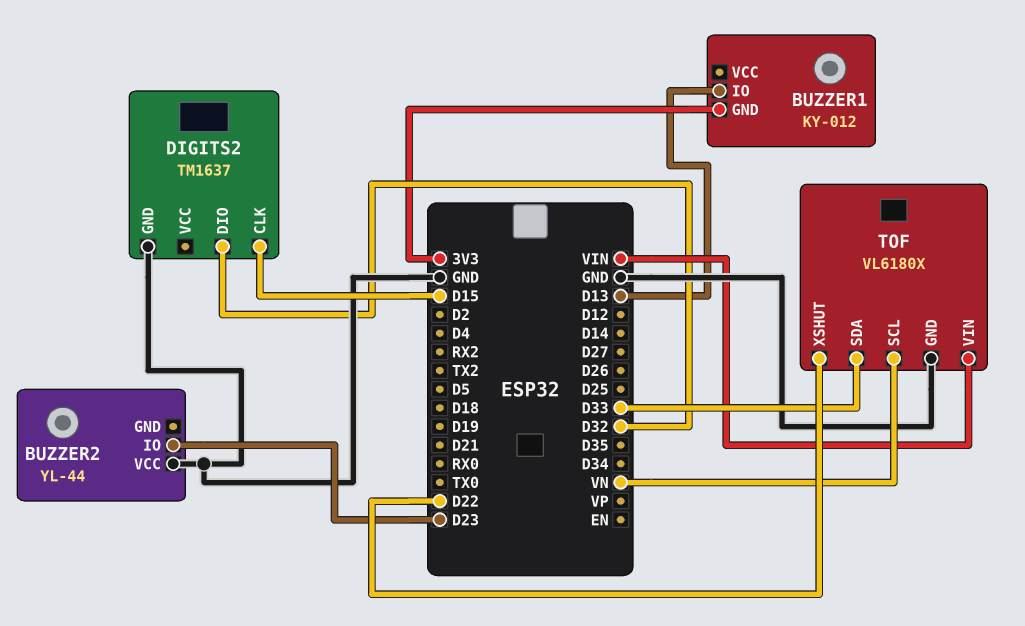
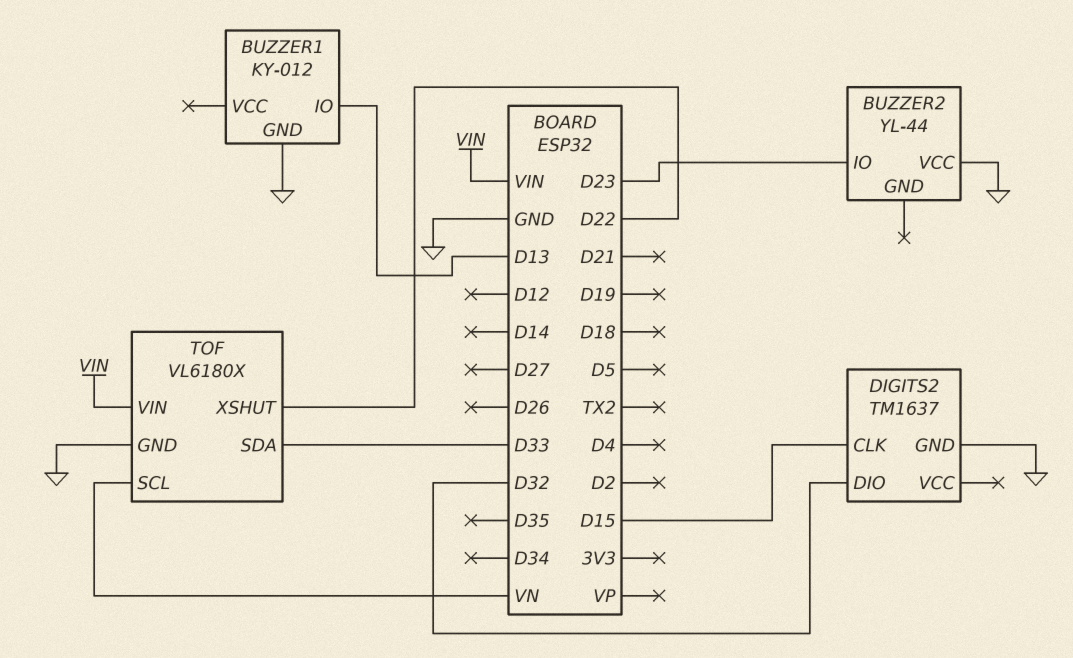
BUZZER1 pin GND: 3V3 -> GND

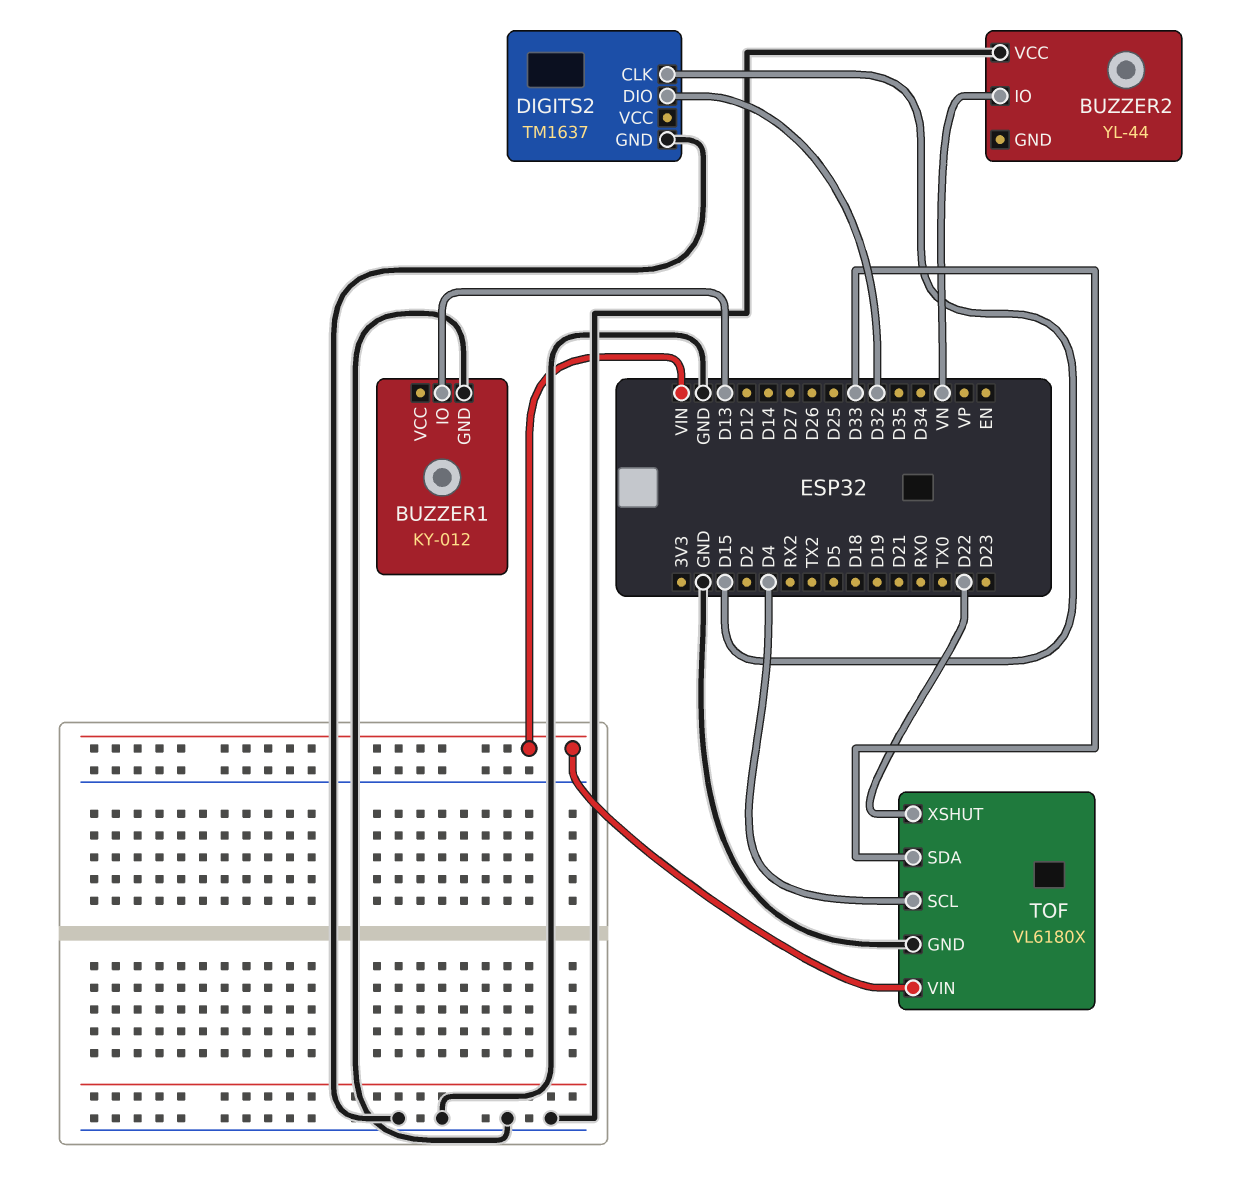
BUZZER2 pin IO: D23 -> VN
TOF pin SCL: VN -> D4

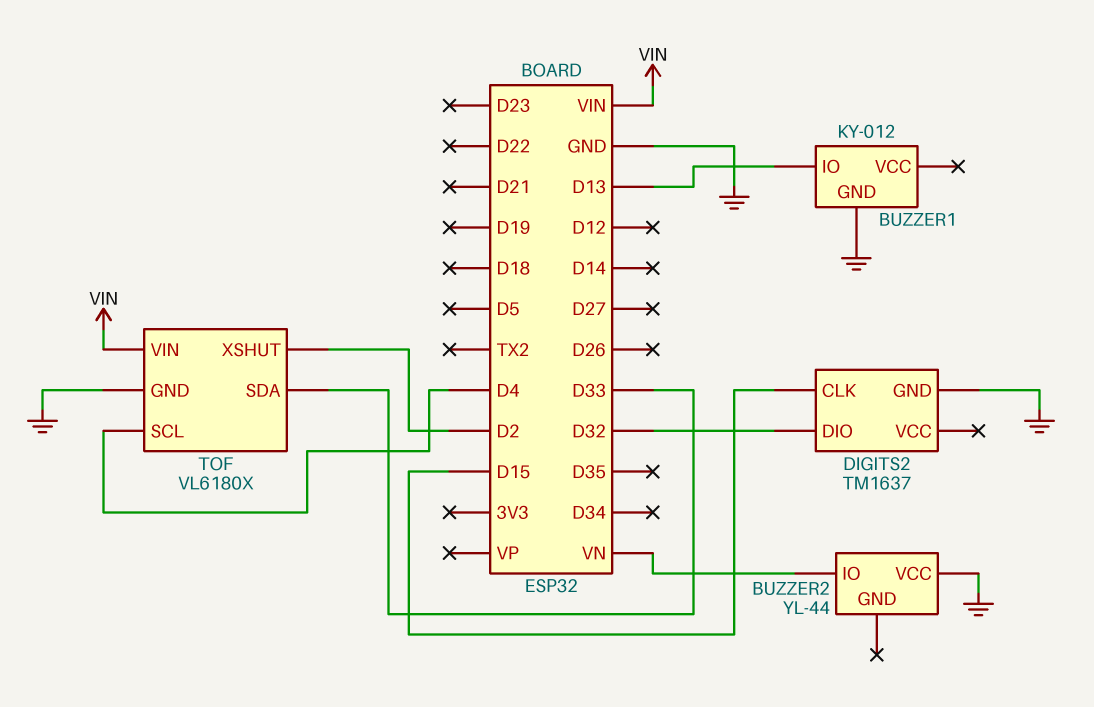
TOF pin XSHUT: D22 -> D2

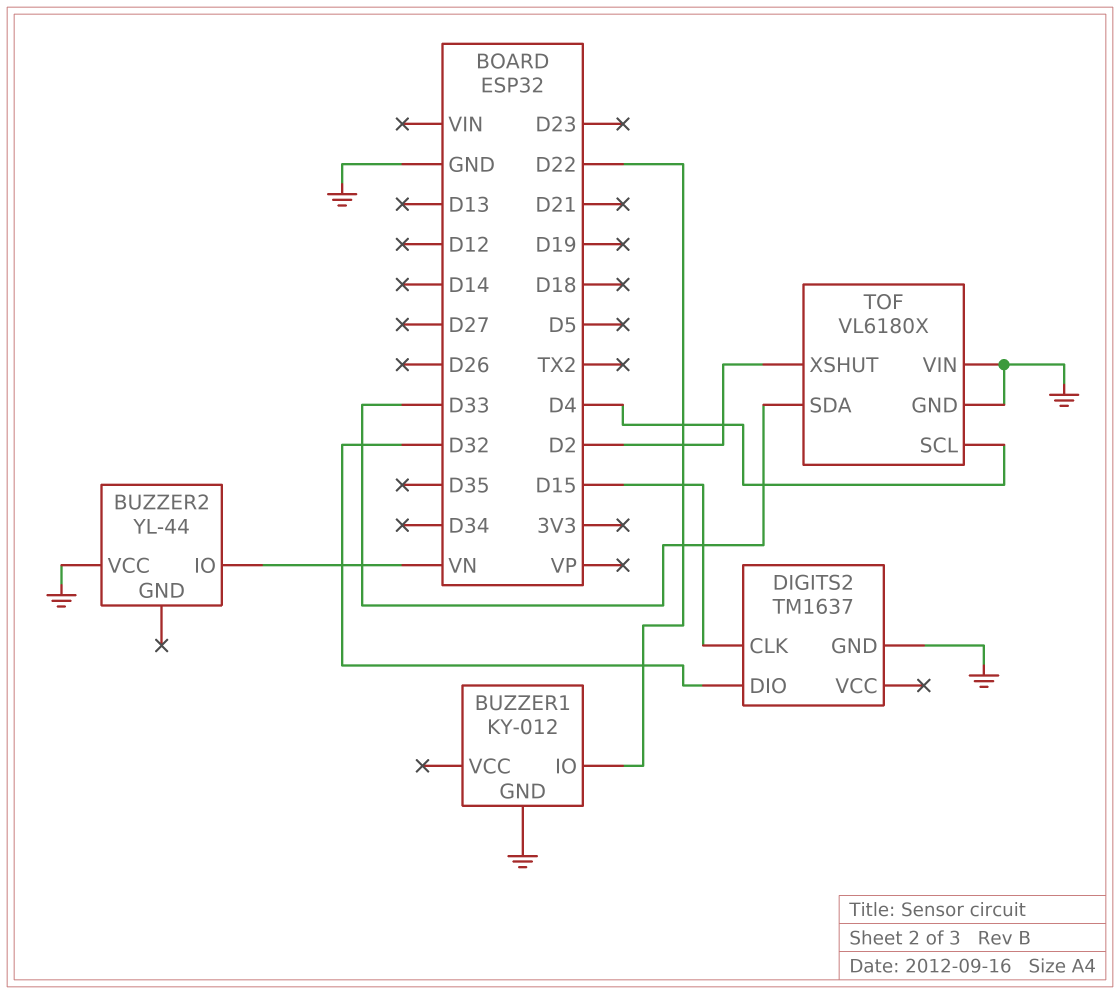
BUZZER1 pin IO: D13 -> D22
TOF pin VIN: VIN -> GND

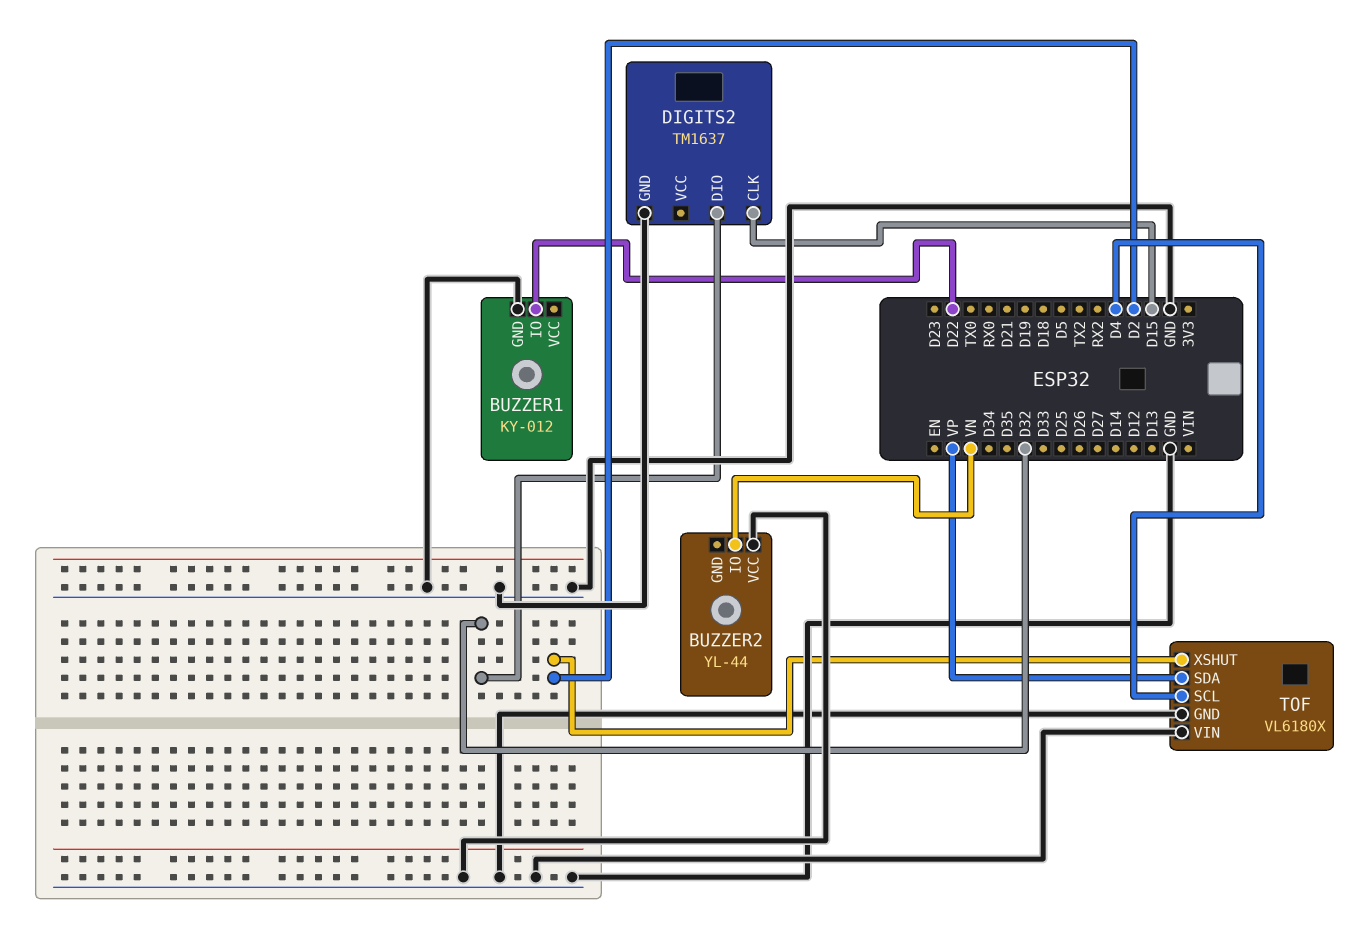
TOF pin SDA: D33 -> VP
----------
**EXERCISE BRIEF:** For this exercise, output the records exactly but omit their pictures.

**EXERCISE SOLUTION:**
BUZZER1 pin GND: 3V3 -> GND

BUZZER2 pin IO: D23 -> VN
TOF pin SCL: VN -> D4

TOF pin XSHUT: D22 -> D2

BUZZER1 pin IO: D13 -> D22
TOF pin VIN: VIN -> GND

TOF pin SDA: D33 -> VP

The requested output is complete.